==== EXTRACTED DATA ====

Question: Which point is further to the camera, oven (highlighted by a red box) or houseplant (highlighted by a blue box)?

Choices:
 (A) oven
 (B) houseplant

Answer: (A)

====

■ AIM OF THE TASK:
Pick out every line in the entries above that contains the word "houseplant", and copy each one.

■ SOLUTION:
Question: Which point is further to the camera, oven (highlighted by a red box) or houseplant (highlighted by a blue box)?
 (B) houseplant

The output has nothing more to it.